**Your objective**: Output the data word for word. Begin at its first line and end at the line with "U6 pin in+: N13 -> N15".

*** Available records ***

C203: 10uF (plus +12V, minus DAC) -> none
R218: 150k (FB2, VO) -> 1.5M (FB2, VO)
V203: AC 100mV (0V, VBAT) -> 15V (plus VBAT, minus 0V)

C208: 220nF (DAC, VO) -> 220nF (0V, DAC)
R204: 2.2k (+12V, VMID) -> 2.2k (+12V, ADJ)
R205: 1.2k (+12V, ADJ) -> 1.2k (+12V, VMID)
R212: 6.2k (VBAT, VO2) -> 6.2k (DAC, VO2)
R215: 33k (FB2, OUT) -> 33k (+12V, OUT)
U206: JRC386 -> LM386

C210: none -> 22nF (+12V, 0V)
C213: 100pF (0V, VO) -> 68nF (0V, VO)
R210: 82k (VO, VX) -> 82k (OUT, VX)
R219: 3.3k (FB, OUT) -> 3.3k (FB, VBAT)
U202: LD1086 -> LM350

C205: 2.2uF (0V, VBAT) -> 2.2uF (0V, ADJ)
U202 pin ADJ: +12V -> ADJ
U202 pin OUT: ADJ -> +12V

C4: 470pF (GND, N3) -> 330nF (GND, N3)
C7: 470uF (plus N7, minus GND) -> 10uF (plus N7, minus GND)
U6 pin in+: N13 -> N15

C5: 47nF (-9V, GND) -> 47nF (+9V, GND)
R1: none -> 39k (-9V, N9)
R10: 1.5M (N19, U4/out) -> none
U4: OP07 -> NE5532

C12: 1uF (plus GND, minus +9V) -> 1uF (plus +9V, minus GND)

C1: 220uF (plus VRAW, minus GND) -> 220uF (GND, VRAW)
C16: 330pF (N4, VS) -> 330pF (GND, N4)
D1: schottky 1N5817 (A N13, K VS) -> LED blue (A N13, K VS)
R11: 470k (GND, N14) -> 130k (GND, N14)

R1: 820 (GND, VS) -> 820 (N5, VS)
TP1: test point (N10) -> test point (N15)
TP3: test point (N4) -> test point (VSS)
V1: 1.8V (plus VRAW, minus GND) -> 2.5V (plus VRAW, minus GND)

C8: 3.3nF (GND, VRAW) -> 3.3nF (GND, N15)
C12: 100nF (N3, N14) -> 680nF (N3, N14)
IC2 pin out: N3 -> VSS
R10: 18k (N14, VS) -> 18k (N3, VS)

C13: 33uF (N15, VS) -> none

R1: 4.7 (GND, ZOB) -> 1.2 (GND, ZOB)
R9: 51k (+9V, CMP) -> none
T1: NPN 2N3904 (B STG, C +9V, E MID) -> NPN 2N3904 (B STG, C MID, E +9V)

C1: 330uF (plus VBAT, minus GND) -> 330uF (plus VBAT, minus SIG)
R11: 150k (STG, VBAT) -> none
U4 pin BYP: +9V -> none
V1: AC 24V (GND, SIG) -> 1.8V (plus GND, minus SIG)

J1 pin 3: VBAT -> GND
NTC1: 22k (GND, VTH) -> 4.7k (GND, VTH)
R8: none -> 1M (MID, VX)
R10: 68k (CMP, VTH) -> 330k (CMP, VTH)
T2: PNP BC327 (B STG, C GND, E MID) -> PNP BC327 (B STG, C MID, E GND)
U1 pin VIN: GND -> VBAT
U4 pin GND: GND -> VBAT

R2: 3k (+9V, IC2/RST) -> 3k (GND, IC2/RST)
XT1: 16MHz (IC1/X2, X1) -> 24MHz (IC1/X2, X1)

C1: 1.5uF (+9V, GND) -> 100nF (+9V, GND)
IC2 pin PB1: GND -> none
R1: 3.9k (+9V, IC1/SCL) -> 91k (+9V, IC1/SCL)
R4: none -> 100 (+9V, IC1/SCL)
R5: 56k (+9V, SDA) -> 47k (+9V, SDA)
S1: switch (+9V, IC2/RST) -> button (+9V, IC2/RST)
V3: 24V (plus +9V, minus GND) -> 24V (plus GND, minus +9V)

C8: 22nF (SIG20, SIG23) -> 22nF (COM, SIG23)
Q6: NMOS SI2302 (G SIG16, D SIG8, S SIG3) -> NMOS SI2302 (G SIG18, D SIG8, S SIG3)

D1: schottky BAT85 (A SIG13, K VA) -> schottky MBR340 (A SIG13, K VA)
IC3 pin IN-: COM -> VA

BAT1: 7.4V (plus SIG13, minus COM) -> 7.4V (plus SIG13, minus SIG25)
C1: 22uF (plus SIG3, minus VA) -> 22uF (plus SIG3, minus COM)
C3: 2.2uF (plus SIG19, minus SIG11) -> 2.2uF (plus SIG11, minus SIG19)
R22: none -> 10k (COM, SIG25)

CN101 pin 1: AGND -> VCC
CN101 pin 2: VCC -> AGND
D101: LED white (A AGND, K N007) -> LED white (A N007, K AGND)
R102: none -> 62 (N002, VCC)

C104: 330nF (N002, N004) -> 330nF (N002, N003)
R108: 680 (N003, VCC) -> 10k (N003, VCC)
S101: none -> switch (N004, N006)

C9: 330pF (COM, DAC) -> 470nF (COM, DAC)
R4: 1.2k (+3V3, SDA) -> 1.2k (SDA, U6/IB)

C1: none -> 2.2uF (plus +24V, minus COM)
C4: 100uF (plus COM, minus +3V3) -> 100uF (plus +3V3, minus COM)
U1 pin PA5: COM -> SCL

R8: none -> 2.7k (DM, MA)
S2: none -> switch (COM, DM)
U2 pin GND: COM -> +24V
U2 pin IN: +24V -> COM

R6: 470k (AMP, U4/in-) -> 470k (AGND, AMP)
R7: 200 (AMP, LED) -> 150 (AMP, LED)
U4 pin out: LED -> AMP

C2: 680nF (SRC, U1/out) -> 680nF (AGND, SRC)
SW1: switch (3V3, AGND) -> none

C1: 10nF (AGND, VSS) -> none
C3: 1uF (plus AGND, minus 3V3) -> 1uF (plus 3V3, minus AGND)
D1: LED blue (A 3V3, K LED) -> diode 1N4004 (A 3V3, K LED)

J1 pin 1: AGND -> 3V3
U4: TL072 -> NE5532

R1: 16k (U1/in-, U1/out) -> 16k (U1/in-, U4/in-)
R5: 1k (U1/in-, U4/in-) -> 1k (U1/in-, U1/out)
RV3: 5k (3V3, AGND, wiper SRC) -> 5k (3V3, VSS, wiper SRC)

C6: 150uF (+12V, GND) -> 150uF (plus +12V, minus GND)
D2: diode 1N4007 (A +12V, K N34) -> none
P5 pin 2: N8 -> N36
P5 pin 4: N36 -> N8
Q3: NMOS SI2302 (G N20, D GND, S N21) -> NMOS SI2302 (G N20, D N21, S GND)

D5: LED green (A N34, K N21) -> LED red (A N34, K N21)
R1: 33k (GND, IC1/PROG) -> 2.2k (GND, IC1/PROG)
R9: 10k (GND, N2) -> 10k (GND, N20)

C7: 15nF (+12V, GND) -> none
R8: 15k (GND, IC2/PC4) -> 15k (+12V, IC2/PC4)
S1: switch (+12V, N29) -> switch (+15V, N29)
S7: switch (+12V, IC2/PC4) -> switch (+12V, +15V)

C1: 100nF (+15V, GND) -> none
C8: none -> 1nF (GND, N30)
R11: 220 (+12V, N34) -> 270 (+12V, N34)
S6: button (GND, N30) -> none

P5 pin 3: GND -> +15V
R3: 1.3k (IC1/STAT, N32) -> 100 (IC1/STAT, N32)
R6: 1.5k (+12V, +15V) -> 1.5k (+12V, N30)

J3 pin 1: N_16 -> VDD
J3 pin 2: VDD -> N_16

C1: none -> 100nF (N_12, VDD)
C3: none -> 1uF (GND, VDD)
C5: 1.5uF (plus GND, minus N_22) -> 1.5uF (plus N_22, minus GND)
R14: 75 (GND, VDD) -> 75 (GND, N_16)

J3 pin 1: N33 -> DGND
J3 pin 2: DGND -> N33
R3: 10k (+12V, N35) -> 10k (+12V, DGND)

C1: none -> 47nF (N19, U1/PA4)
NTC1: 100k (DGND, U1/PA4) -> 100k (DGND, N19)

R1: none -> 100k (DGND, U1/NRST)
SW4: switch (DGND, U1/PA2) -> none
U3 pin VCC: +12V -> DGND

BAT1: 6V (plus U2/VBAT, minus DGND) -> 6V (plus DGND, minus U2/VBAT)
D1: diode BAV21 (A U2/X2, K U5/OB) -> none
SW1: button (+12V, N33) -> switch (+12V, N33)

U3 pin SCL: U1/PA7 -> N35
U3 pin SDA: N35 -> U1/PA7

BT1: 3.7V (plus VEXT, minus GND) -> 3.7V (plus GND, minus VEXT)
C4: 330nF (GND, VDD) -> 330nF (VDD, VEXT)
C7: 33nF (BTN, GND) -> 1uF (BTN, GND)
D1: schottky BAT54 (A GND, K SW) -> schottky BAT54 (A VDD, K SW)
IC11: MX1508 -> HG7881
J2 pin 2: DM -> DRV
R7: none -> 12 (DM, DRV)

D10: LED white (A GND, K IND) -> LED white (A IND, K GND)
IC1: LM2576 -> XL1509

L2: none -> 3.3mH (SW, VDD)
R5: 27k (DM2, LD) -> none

*** End of Available records ***

**Result of this exercise**:
C203: 10uF (plus +12V, minus DAC) -> none
R218: 150k (FB2, VO) -> 1.5M (FB2, VO)
V203: AC 100mV (0V, VBAT) -> 15V (plus VBAT, minus 0V)

C208: 220nF (DAC, VO) -> 220nF (0V, DAC)
R204: 2.2k (+12V, VMID) -> 2.2k (+12V, ADJ)
R205: 1.2k (+12V, ADJ) -> 1.2k (+12V, VMID)
R212: 6.2k (VBAT, VO2) -> 6.2k (DAC, VO2)
R215: 33k (FB2, OUT) -> 33k (+12V, OUT)
U206: JRC386 -> LM386

C210: none -> 22nF (+12V, 0V)
C213: 100pF (0V, VO) -> 68nF (0V, VO)
R210: 82k (VO, VX) -> 82k (OUT, VX)
R219: 3.3k (FB, OUT) -> 3.3k (FB, VBAT)
U202: LD1086 -> LM350

C205: 2.2uF (0V, VBAT) -> 2.2uF (0V, ADJ)
U202 pin ADJ: +12V -> ADJ
U202 pin OUT: ADJ -> +12V

C4: 470pF (GND, N3) -> 330nF (GND, N3)
C7: 470uF (plus N7, minus GND) -> 10uF (plus N7, minus GND)
U6 pin in+: N13 -> N15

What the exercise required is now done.